Repeat exactly the lines that run from the start of the records below to the line with "pink L-shape: (396, 280)", including both of those lines but not the pictures.

== SOURCE DATA

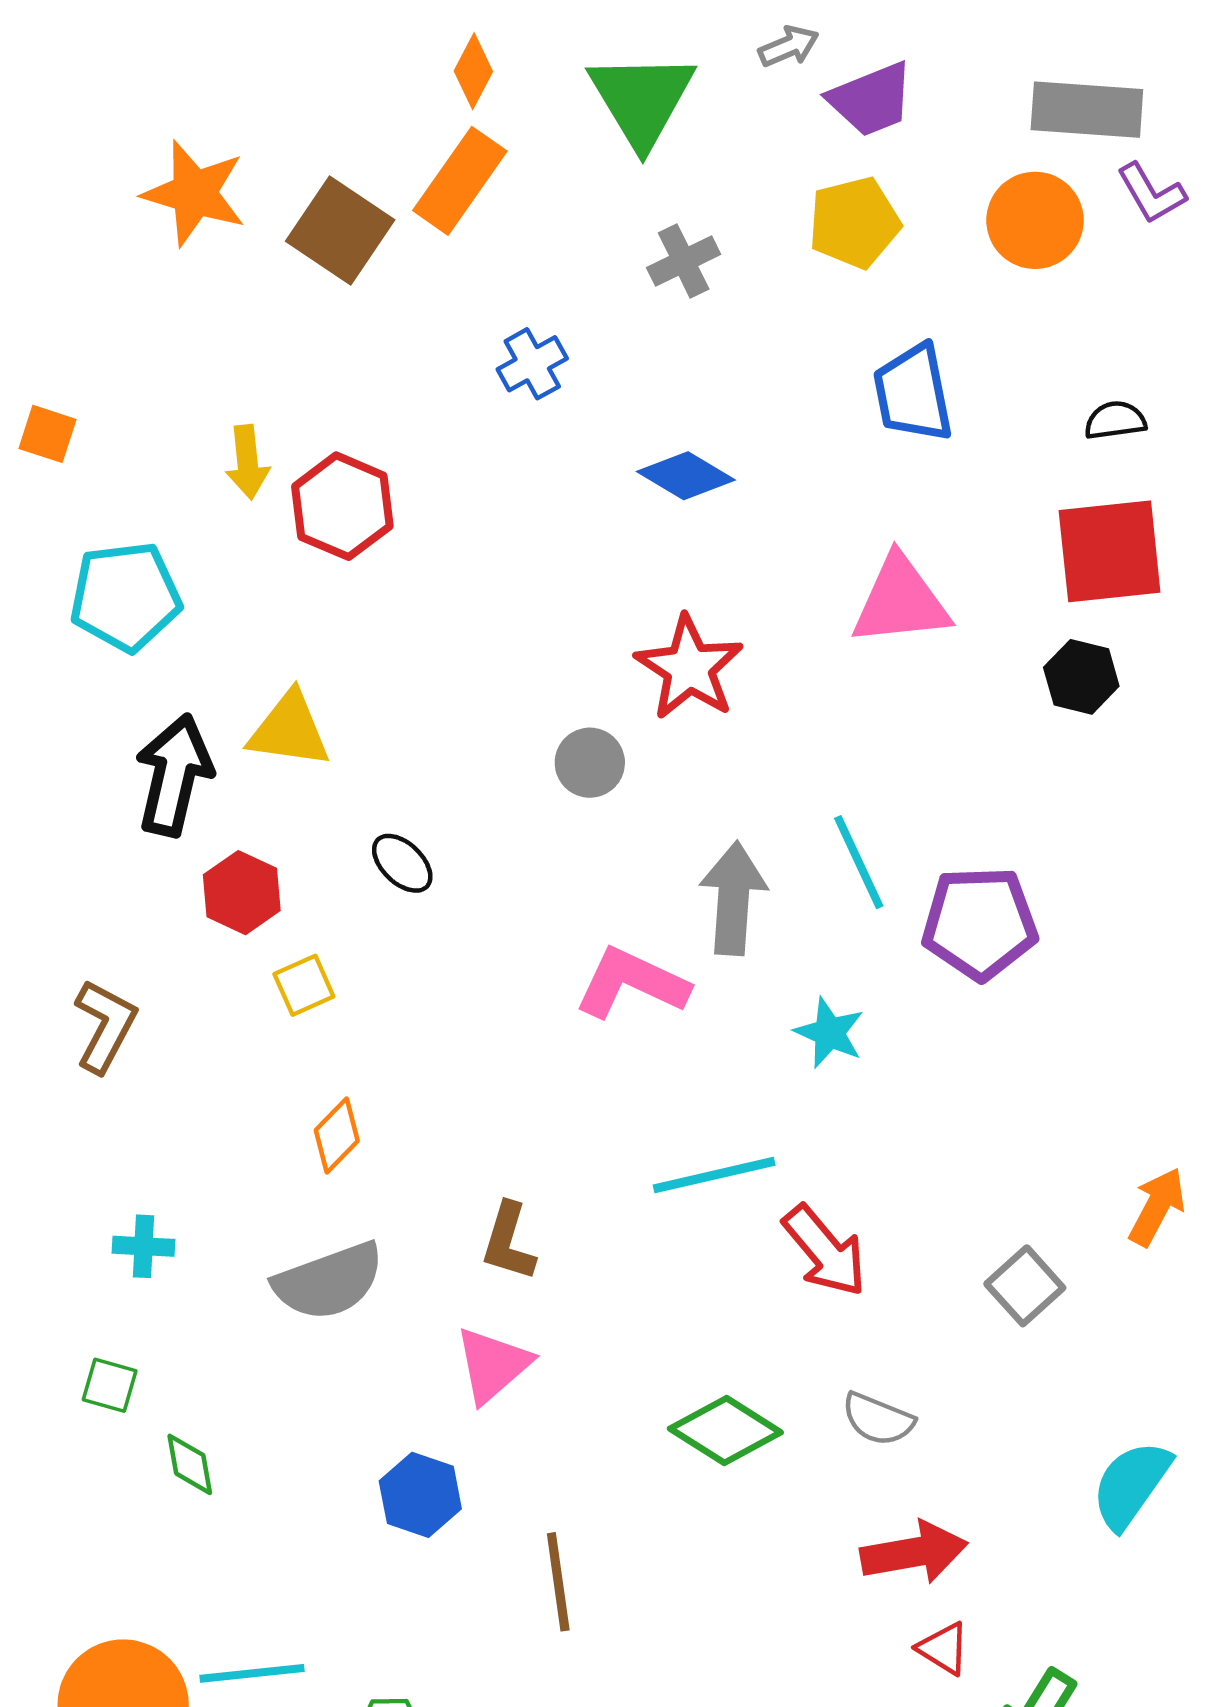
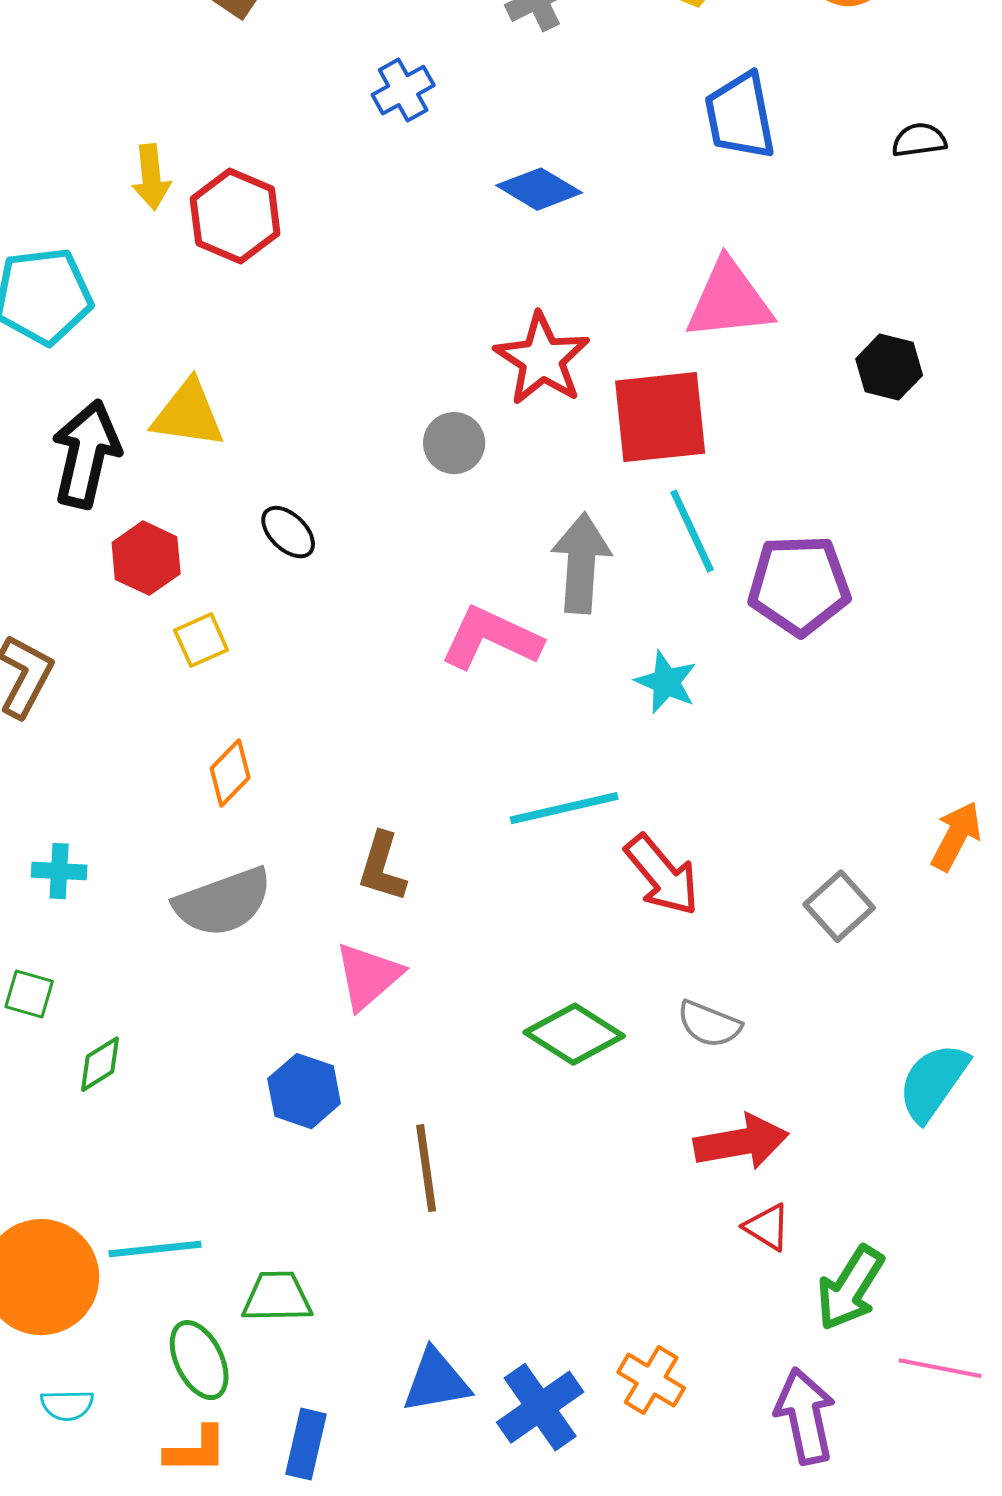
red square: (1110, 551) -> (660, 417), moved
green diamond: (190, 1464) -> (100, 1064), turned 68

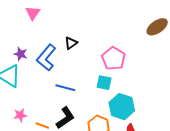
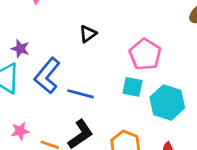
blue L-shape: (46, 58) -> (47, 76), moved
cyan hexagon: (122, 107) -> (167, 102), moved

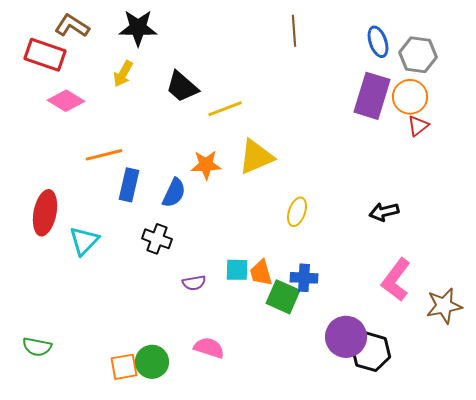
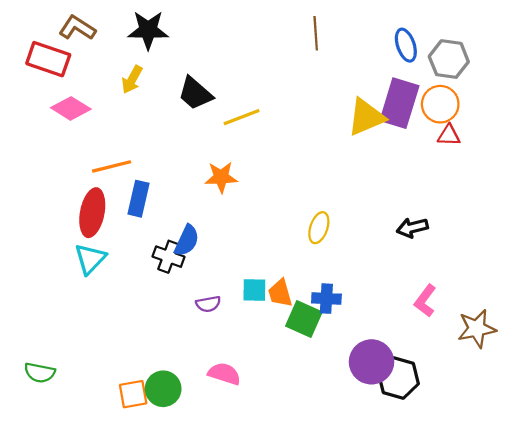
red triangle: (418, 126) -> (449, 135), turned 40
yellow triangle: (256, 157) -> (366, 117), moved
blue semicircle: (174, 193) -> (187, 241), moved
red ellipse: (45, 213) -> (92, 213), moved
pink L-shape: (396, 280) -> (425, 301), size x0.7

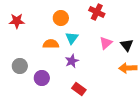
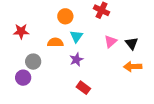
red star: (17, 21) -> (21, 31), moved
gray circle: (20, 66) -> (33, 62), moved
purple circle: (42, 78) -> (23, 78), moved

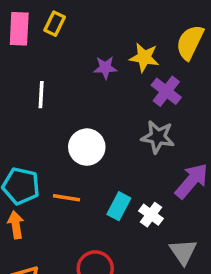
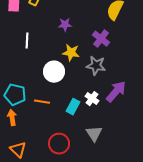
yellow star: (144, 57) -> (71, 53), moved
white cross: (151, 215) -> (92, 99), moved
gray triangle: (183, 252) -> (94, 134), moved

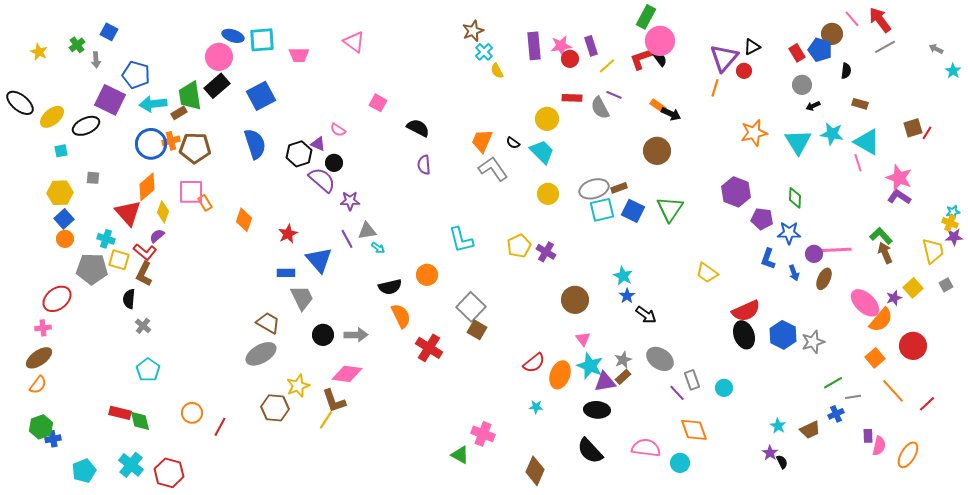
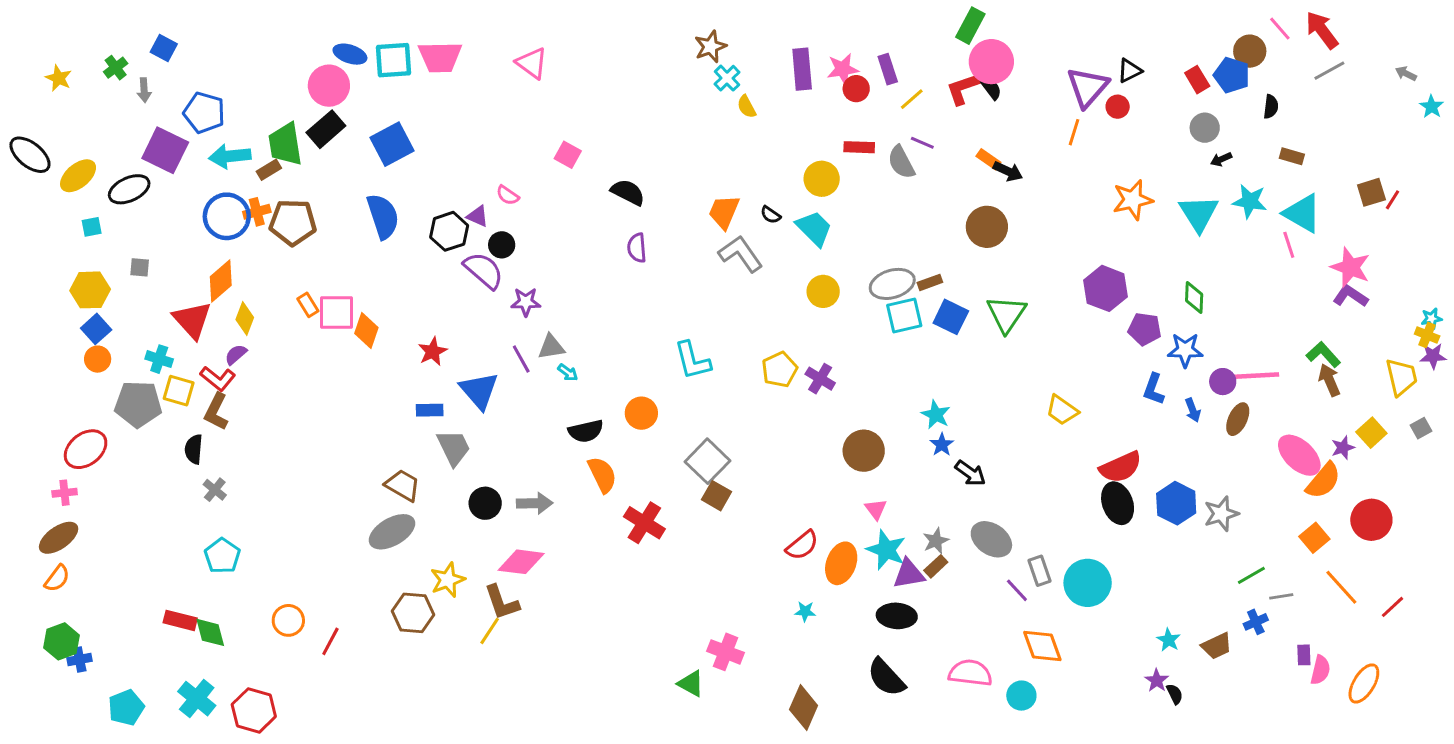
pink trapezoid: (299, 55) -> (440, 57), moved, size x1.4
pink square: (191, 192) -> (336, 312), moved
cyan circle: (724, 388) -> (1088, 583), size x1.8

====

TASK ANSWER:
red square: (1110, 551) -> (660, 417), moved
green diamond: (190, 1464) -> (100, 1064), turned 68

blue L-shape: (46, 58) -> (47, 76), moved
cyan hexagon: (122, 107) -> (167, 102), moved

red triangle: (418, 126) -> (449, 135), turned 40
yellow triangle: (256, 157) -> (366, 117), moved
blue semicircle: (174, 193) -> (187, 241), moved
red ellipse: (45, 213) -> (92, 213), moved
pink L-shape: (396, 280) -> (425, 301), size x0.7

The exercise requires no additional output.